%%

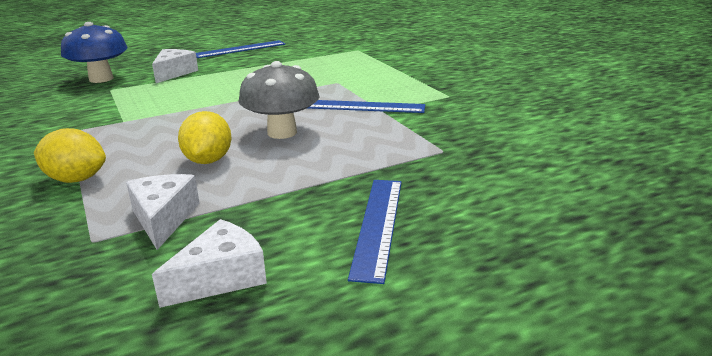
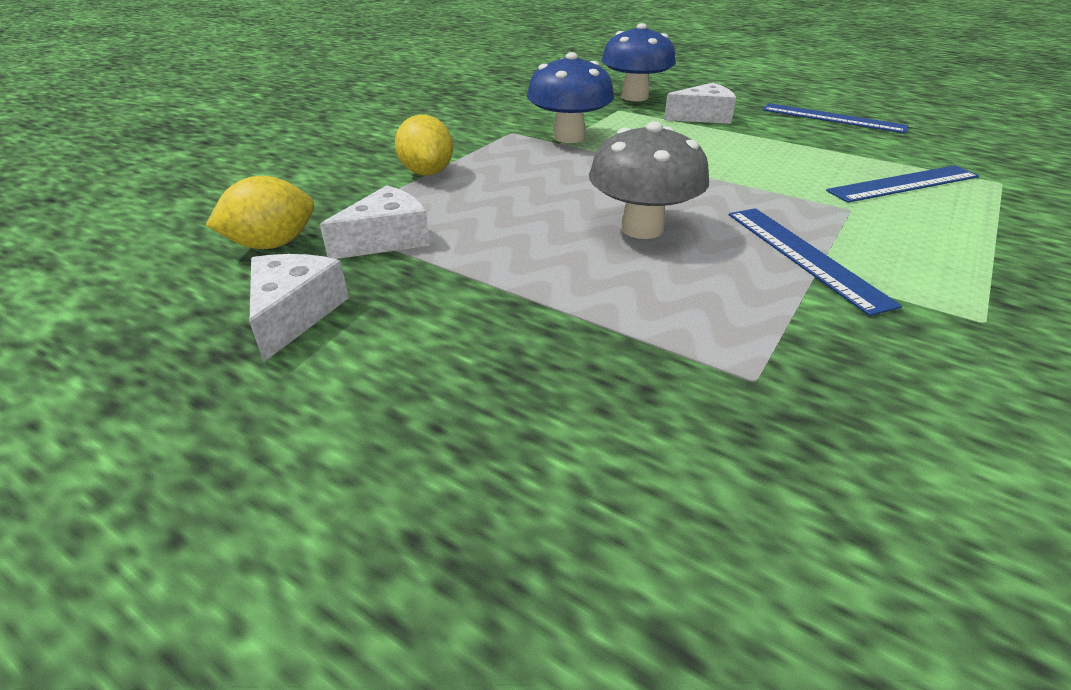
camera: 60 degrees right, 10 degrees up
(121, 116) = (568, 137): none -> blue mushroom
(208, 160) = (523, 214): yellow lemon -> yellow lemon (272, 244)
(221, 277) = (294, 314): white cheese -> white cheese turned 105 degrees counterclockwise
(378, 225) = (467, 387): blue ruler -> blue ruler (904, 184)

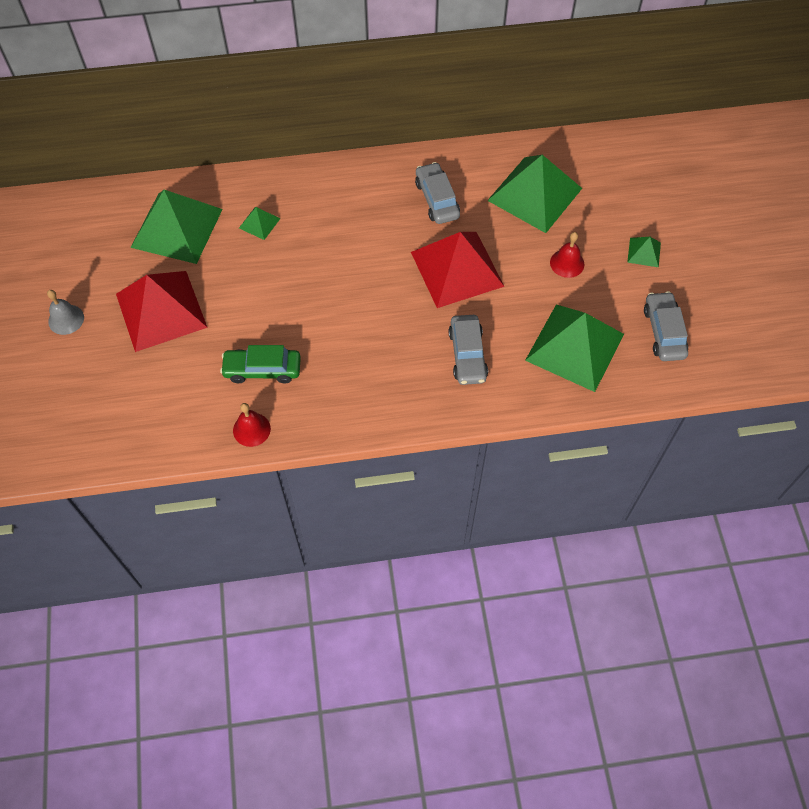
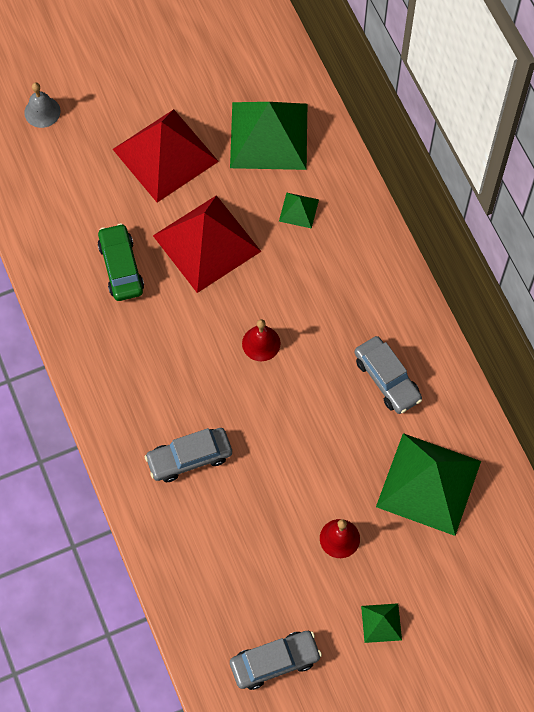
camera: 75 degrees right, 5 degrees up
(66, 319) = (132, 77): grey bell -> grey bell (42, 112)
(251, 429) = (53, 278): red bell -> red bell (261, 343)
(437, 199) = (387, 379): grey car -> grey car turned 90 degrees clockwise
(457, 269) = (297, 422): red pyramid -> red pyramid (206, 243)
(575, 347) = (229, 567): green pyramid -> none

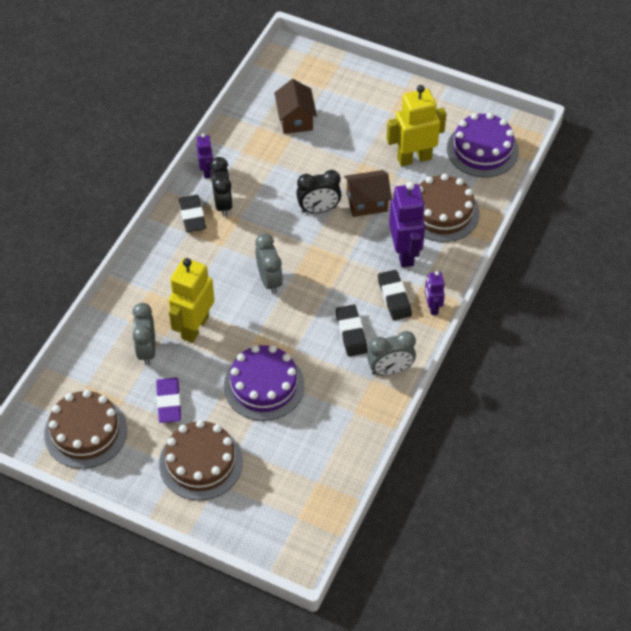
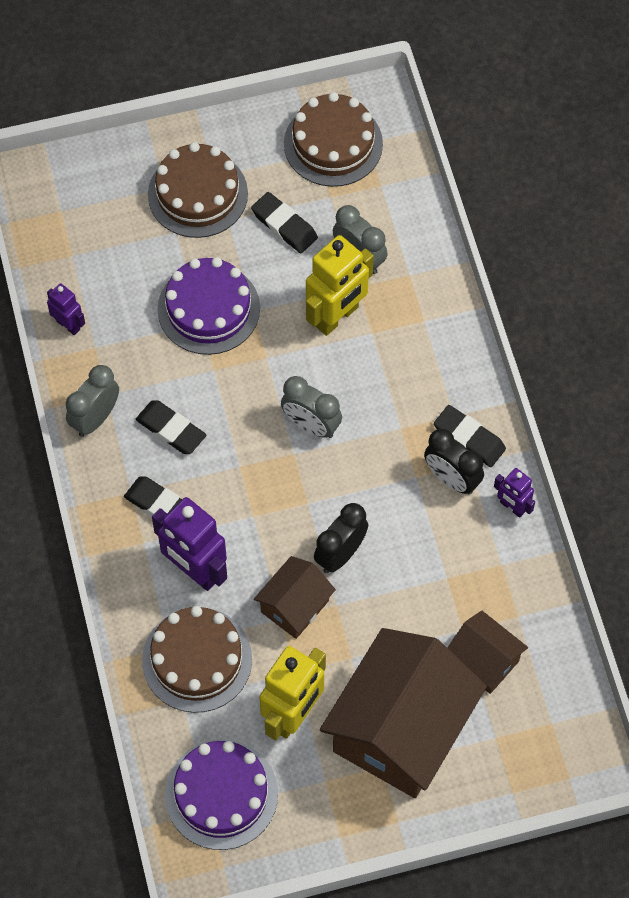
camera: 140 degrees right, 10 degrees up
(169, 402) = (284, 225): purple eraser -> black eraser
(194, 327) = (337, 317): yellow robot -> yellow robot turned 60 degrees clockwise
(366, 119) = (400, 729): none -> brown house
(432, 307) = (109, 525): purple robot -> purple robot (68, 325)

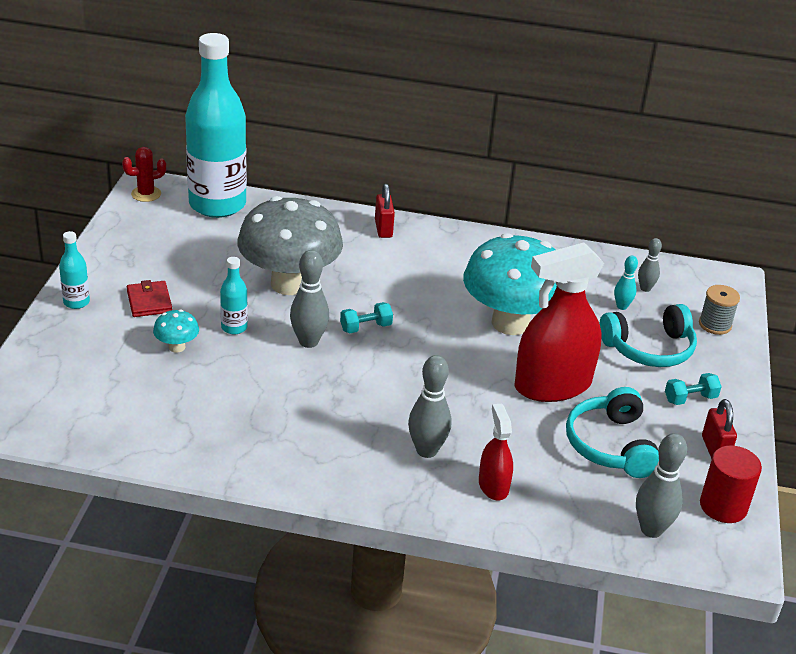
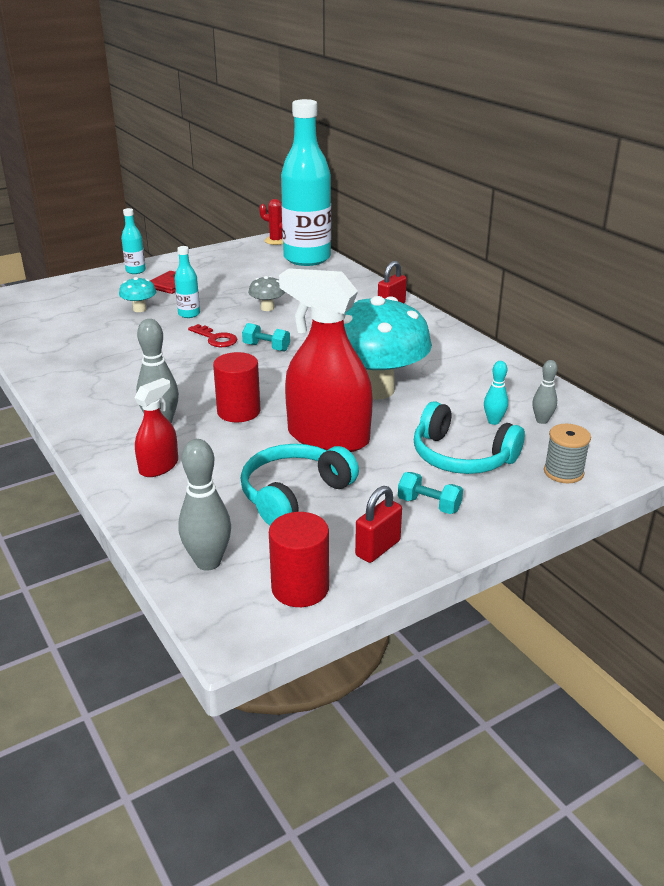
camera: 50 degrees right, 5 degrees down
(289, 284) = (267, 308): grey mushroom -> grey mushroom, size x0.41
(308, 342) = (215, 338): grey bowling pin -> red key
(458, 402) = (238, 411): none -> red cylinder

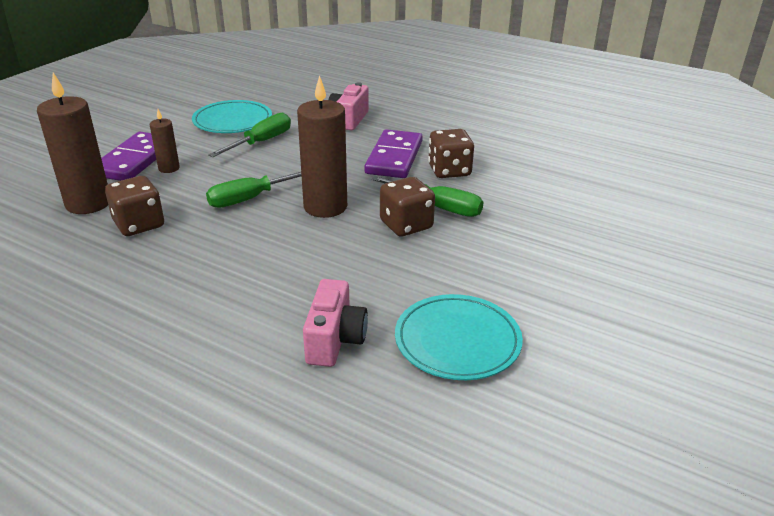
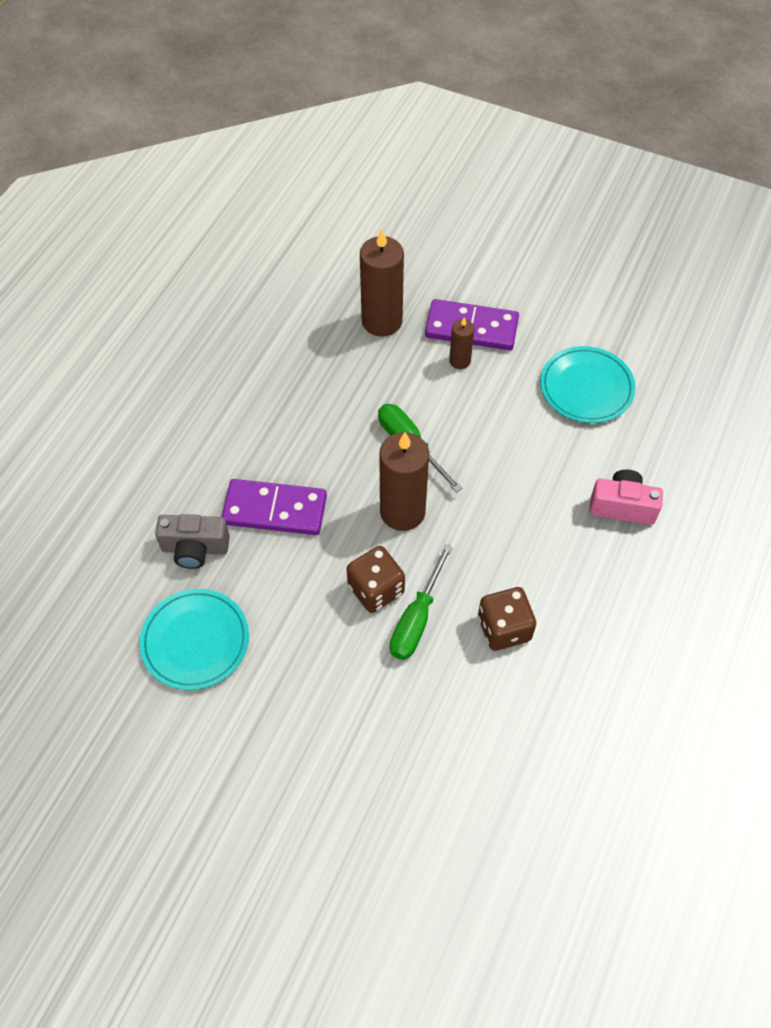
camera: 85 degrees right, 25 degrees up
(139, 224) = (351, 369): brown dice -> none
(261, 142) = (537, 427): green screwdriver -> none
(335, 340) = (195, 549): pink camera -> grey camera
(394, 157) = (527, 567): purple domino -> purple domino (275, 510)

%%

■ DIRECTIONS FOR THIS TASK ■
Up to and including the last line of the listing, starting at the line with "(458, 402) = (238, 411): none -> red cylinder", extract every line exactly and leave out the pictures.

■ ANSWER TO THE PROBLEM ■
(458, 402) = (238, 411): none -> red cylinder

camera: 85 degrees right, 25 degrees up
(139, 224) = (351, 369): brown dice -> none
(261, 142) = (537, 427): green screwdriver -> none
(335, 340) = (195, 549): pink camera -> grey camera
(394, 157) = (527, 567): purple domino -> purple domino (275, 510)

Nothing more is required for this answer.